Brief ▸
Your task is to copy the lines of the data below from the line holding "R14: 1.8k (+3V3, SIG12) -> 1.8k (SIG7, SIG10)" through the line holding "R19: 470k (+3V3, SIG16) -> 470k (+3V3, SIG8)", inclusive, exactly and with nothing added.

== == ==

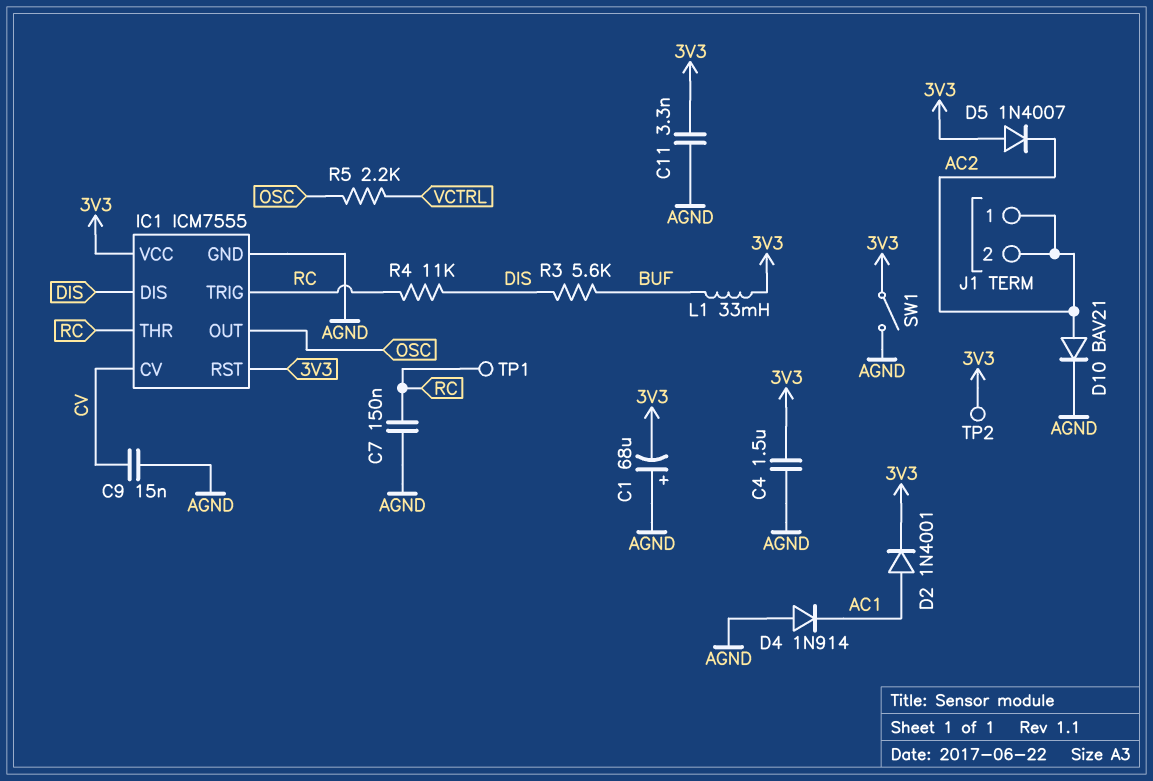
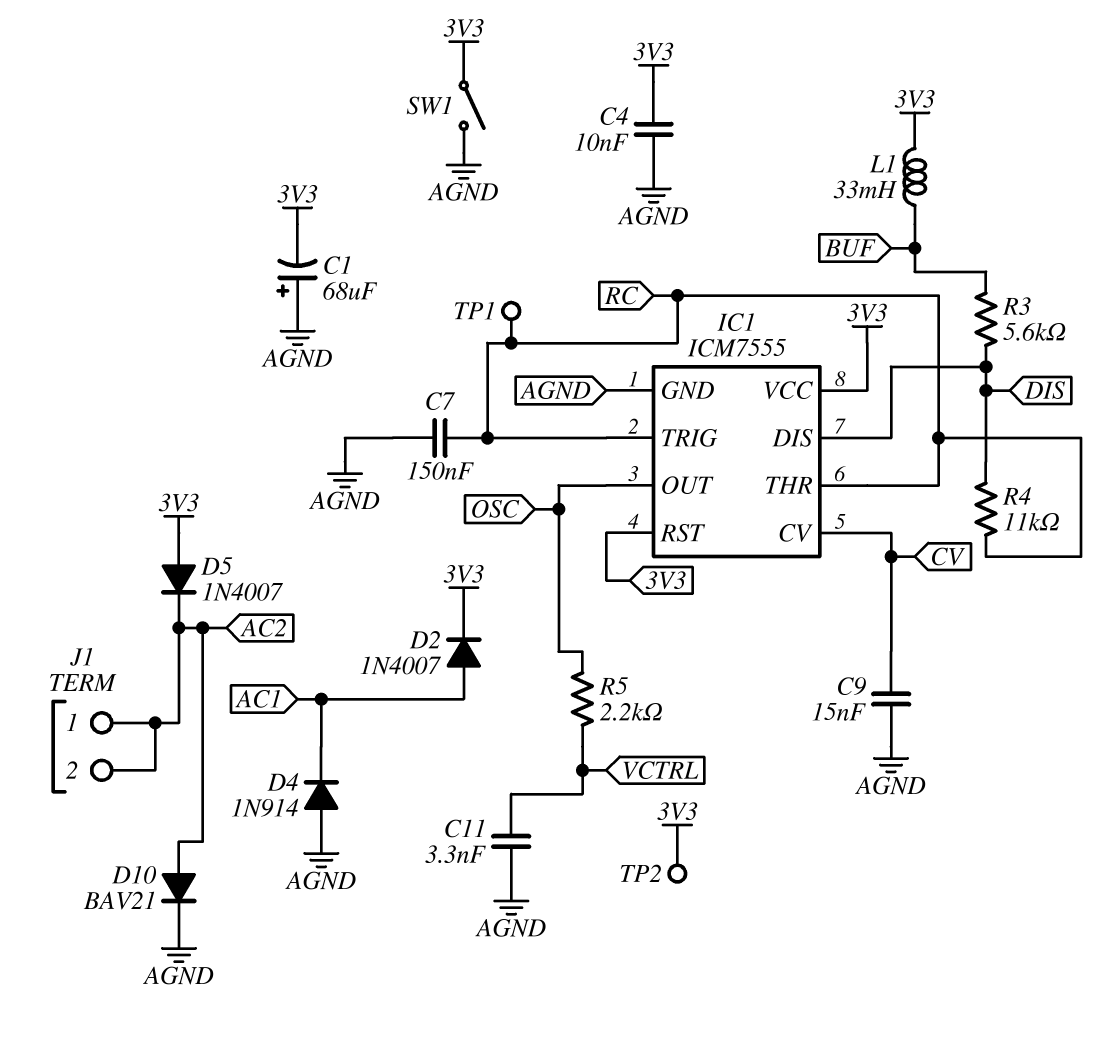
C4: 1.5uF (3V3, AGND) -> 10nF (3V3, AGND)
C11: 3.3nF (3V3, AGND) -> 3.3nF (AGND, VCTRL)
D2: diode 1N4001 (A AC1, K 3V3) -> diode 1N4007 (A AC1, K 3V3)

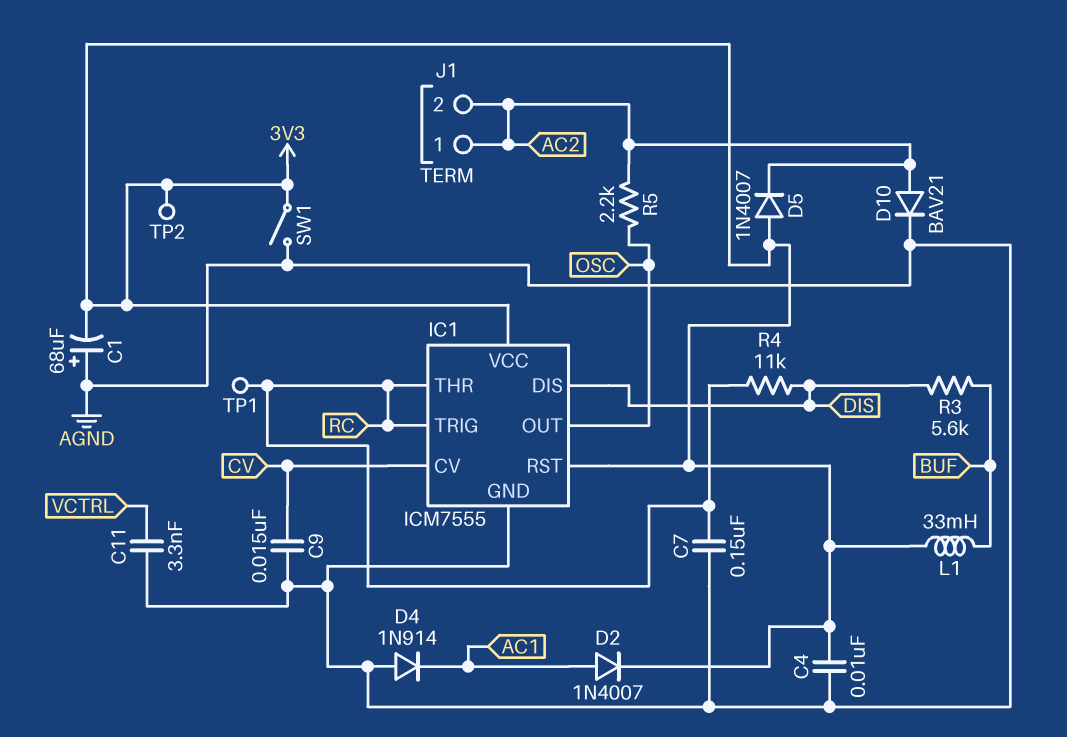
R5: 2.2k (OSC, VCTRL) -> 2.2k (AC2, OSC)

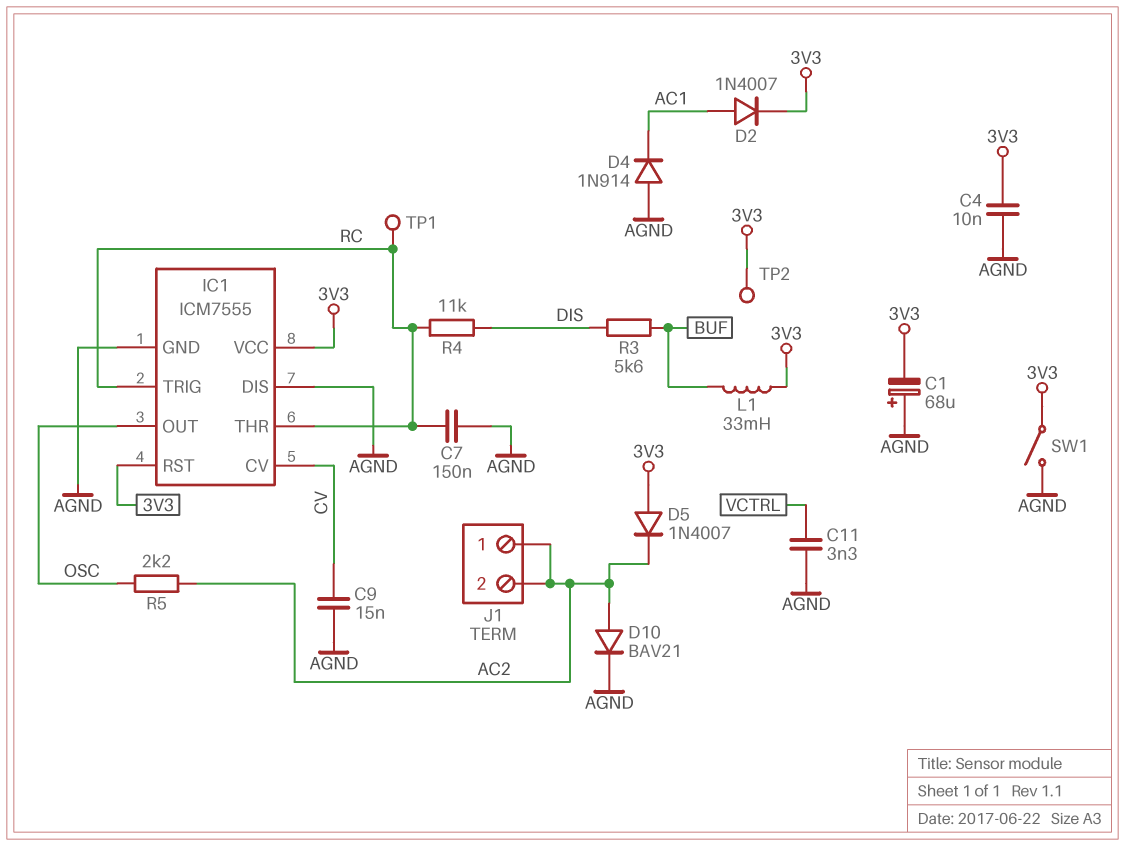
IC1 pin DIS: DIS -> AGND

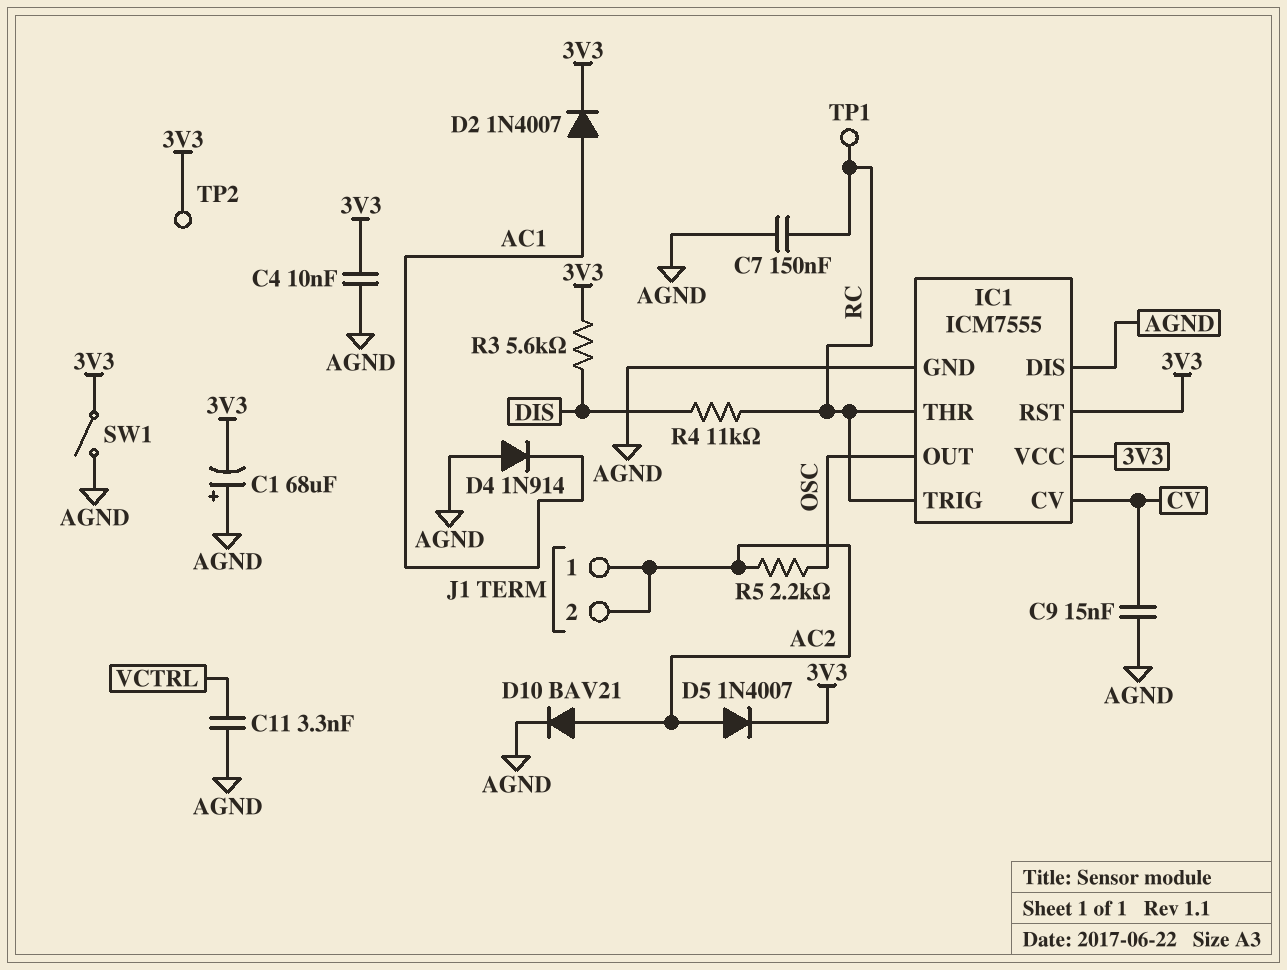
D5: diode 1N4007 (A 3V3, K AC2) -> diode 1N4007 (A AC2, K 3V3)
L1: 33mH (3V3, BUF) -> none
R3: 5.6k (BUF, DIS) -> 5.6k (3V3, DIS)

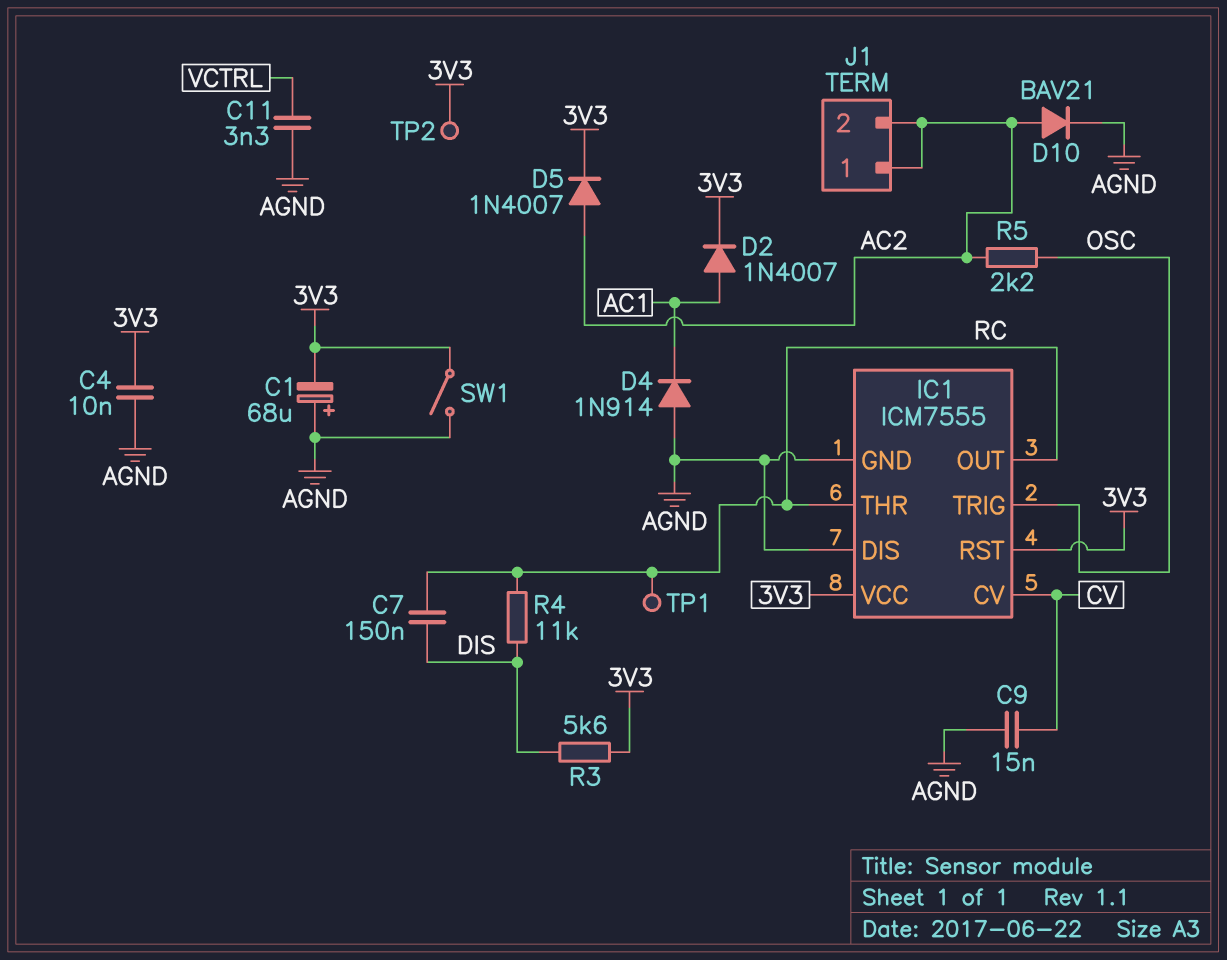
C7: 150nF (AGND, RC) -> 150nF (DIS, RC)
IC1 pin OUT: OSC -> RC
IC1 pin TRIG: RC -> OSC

== == ==

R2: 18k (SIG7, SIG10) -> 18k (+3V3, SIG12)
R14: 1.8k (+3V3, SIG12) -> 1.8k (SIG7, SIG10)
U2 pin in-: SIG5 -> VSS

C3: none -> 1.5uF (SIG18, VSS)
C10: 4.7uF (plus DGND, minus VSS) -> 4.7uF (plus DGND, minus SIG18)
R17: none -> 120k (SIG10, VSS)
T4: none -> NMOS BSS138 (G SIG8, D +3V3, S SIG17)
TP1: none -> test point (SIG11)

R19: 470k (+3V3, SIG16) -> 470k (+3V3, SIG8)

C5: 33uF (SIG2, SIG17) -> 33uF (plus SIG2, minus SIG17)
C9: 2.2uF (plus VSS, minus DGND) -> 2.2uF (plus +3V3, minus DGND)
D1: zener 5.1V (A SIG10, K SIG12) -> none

== == ==

Result of the task ▸
R14: 1.8k (+3V3, SIG12) -> 1.8k (SIG7, SIG10)
U2 pin in-: SIG5 -> VSS

C3: none -> 1.5uF (SIG18, VSS)
C10: 4.7uF (plus DGND, minus VSS) -> 4.7uF (plus DGND, minus SIG18)
R17: none -> 120k (SIG10, VSS)
T4: none -> NMOS BSS138 (G SIG8, D +3V3, S SIG17)
TP1: none -> test point (SIG11)

R19: 470k (+3V3, SIG16) -> 470k (+3V3, SIG8)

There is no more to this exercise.